# Your task:
Reproduce the first line of the entries that follow and each later line, word for word, ending with the one containing "V2: AC 100mV (COM, SIG2) -> AC 1V (COM, SIG2)".

Stored items
********

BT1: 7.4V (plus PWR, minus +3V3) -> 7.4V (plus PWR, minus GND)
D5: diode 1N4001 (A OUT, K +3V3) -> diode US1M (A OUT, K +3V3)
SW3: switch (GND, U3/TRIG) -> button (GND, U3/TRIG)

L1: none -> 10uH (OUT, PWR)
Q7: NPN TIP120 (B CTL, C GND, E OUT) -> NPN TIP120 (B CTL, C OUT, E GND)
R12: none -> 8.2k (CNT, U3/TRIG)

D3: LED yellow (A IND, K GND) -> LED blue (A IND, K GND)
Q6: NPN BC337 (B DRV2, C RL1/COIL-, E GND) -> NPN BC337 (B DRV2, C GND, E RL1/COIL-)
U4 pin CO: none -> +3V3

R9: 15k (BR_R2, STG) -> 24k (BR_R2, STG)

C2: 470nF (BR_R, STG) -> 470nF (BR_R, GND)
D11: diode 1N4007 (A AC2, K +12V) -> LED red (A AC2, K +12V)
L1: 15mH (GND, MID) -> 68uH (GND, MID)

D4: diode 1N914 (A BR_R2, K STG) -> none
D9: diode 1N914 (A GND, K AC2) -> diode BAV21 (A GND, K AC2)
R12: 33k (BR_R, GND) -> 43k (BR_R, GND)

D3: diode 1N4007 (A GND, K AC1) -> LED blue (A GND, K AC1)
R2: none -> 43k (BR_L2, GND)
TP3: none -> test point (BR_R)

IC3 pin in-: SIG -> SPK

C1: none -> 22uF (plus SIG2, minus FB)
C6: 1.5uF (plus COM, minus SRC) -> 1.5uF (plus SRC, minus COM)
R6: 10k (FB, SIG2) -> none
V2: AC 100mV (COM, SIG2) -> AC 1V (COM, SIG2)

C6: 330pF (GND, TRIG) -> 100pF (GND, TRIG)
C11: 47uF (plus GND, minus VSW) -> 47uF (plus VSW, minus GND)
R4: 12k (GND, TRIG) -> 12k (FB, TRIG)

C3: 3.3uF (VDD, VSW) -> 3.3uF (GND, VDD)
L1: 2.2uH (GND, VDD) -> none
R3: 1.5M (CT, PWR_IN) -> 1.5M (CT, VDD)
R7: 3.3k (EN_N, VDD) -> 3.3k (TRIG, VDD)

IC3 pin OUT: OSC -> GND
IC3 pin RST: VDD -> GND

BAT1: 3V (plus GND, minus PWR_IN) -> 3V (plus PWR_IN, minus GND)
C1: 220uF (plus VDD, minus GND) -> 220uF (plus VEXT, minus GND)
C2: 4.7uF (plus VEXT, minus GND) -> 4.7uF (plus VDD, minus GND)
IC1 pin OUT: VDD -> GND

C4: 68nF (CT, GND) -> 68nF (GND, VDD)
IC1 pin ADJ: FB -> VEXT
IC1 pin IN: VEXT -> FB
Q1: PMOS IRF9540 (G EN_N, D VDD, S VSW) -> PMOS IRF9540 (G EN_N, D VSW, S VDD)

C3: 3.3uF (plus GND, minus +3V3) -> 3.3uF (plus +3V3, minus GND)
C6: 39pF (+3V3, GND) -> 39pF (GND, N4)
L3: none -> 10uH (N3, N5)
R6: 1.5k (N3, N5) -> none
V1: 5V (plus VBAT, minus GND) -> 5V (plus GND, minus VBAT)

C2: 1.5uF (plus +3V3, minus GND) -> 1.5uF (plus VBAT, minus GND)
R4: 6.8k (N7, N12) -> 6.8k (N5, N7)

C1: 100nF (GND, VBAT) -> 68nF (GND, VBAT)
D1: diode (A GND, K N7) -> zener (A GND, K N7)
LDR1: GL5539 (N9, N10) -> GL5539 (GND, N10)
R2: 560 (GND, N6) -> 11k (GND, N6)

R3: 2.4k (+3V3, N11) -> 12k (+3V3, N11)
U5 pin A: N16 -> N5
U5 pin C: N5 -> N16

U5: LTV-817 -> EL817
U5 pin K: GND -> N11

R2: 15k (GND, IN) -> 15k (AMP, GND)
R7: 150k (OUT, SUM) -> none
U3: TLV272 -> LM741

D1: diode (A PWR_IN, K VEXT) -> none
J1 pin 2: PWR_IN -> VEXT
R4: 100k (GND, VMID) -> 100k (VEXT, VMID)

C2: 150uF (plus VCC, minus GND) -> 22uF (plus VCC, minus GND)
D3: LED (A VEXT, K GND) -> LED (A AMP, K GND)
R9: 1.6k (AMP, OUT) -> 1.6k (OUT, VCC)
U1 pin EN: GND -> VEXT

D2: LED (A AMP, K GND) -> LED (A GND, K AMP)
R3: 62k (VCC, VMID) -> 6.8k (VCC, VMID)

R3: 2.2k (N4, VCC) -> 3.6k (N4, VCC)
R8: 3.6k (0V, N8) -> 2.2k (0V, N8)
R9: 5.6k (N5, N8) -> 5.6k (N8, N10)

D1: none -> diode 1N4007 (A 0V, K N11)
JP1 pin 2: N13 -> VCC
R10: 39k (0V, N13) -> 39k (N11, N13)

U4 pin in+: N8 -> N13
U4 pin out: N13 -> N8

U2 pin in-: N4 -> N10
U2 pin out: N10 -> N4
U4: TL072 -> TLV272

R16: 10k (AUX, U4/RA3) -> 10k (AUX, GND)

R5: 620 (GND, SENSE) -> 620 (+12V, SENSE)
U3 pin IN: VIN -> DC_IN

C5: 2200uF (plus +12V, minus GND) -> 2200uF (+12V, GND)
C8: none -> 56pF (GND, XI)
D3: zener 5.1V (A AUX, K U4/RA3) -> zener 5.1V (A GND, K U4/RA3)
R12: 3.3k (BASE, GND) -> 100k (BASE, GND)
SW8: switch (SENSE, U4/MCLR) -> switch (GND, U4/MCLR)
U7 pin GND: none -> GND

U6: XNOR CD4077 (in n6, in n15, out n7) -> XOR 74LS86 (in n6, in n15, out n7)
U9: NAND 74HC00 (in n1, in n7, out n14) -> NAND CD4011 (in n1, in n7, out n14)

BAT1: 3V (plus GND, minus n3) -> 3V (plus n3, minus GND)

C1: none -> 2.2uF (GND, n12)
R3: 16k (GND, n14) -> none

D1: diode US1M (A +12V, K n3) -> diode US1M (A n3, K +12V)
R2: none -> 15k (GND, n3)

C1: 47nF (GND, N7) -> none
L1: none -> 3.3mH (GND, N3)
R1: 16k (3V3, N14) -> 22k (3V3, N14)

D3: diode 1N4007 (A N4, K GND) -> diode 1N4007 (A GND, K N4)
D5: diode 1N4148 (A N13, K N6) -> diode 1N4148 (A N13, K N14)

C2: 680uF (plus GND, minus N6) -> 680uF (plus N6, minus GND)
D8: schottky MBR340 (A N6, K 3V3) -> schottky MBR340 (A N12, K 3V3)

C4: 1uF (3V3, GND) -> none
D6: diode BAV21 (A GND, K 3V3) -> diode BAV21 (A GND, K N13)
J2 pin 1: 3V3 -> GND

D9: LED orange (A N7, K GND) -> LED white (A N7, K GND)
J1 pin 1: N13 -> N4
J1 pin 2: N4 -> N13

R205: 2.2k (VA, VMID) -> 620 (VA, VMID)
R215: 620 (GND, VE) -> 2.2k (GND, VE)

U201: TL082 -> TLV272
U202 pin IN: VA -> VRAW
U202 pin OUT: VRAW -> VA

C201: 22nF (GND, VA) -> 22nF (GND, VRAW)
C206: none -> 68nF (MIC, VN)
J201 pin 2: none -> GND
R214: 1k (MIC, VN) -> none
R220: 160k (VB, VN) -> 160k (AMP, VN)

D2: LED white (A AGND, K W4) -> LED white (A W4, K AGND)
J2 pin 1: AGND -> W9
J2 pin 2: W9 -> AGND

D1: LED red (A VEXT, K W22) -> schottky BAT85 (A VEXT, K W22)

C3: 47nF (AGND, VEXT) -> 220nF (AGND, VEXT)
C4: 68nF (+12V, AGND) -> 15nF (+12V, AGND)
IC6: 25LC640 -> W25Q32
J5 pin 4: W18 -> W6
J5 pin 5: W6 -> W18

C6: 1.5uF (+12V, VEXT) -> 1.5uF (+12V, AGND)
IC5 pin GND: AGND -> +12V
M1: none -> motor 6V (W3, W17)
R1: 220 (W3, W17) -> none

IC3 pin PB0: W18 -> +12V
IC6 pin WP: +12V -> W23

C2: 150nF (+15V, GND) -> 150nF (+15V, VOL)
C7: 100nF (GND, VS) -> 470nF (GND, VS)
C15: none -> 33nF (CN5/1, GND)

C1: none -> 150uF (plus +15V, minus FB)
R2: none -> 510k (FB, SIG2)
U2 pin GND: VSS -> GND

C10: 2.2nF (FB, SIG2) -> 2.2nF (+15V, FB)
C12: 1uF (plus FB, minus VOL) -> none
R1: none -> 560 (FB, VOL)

********

# Response area:
BT1: 7.4V (plus PWR, minus +3V3) -> 7.4V (plus PWR, minus GND)
D5: diode 1N4001 (A OUT, K +3V3) -> diode US1M (A OUT, K +3V3)
SW3: switch (GND, U3/TRIG) -> button (GND, U3/TRIG)

L1: none -> 10uH (OUT, PWR)
Q7: NPN TIP120 (B CTL, C GND, E OUT) -> NPN TIP120 (B CTL, C OUT, E GND)
R12: none -> 8.2k (CNT, U3/TRIG)

D3: LED yellow (A IND, K GND) -> LED blue (A IND, K GND)
Q6: NPN BC337 (B DRV2, C RL1/COIL-, E GND) -> NPN BC337 (B DRV2, C GND, E RL1/COIL-)
U4 pin CO: none -> +3V3

R9: 15k (BR_R2, STG) -> 24k (BR_R2, STG)

C2: 470nF (BR_R, STG) -> 470nF (BR_R, GND)
D11: diode 1N4007 (A AC2, K +12V) -> LED red (A AC2, K +12V)
L1: 15mH (GND, MID) -> 68uH (GND, MID)

D4: diode 1N914 (A BR_R2, K STG) -> none
D9: diode 1N914 (A GND, K AC2) -> diode BAV21 (A GND, K AC2)
R12: 33k (BR_R, GND) -> 43k (BR_R, GND)

D3: diode 1N4007 (A GND, K AC1) -> LED blue (A GND, K AC1)
R2: none -> 43k (BR_L2, GND)
TP3: none -> test point (BR_R)

IC3 pin in-: SIG -> SPK

C1: none -> 22uF (plus SIG2, minus FB)
C6: 1.5uF (plus COM, minus SRC) -> 1.5uF (plus SRC, minus COM)
R6: 10k (FB, SIG2) -> none
V2: AC 100mV (COM, SIG2) -> AC 1V (COM, SIG2)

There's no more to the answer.